───── EXERCISE MATERIALS

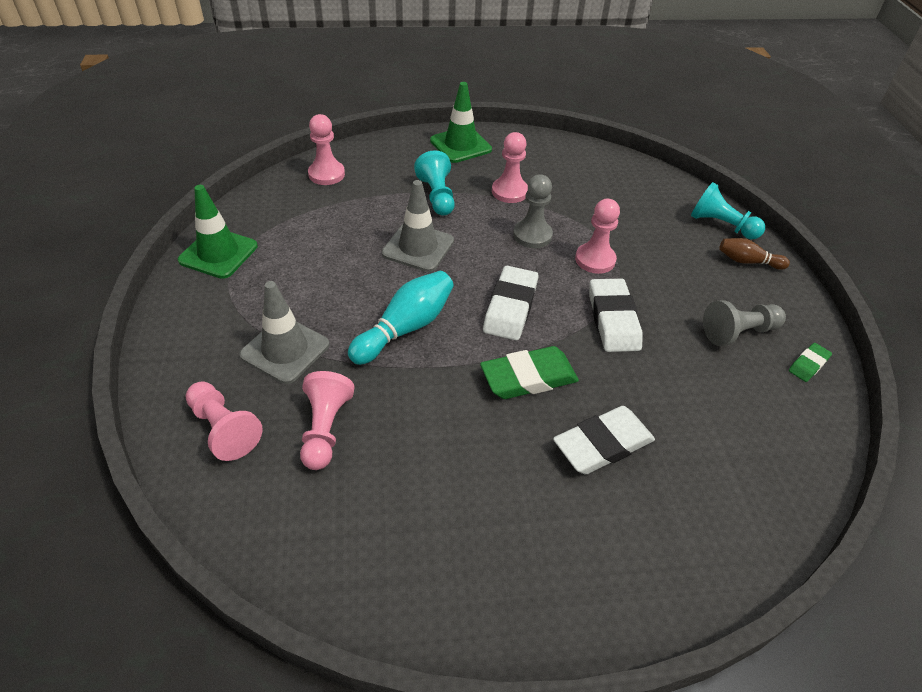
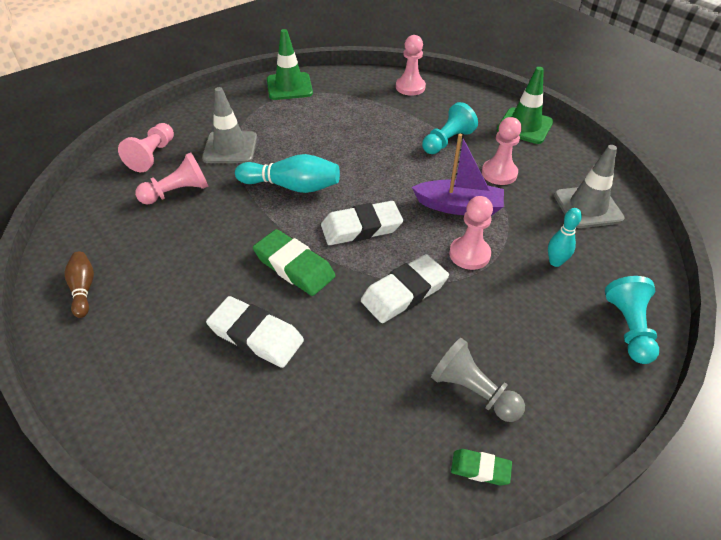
camera: 60 degrees right, 0 degrees up
(418, 247) = (379, 157): grey traffic cone -> grey traffic cone (587, 207)
(532, 235) = (459, 206): grey pawn -> purple boat
(636, 221) = (555, 262): none -> turquoise bowling pin
(747, 261) = (593, 368): brown bowling pin -> brown bowling pin (83, 289)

──────────

PROBLEM REQUIREMENTS :: What lines hold the string "grey"? Pick them out of the data.

SOLUTION ::
(418, 247) = (379, 157): grey traffic cone -> grey traffic cone (587, 207)
(532, 235) = (459, 206): grey pawn -> purple boat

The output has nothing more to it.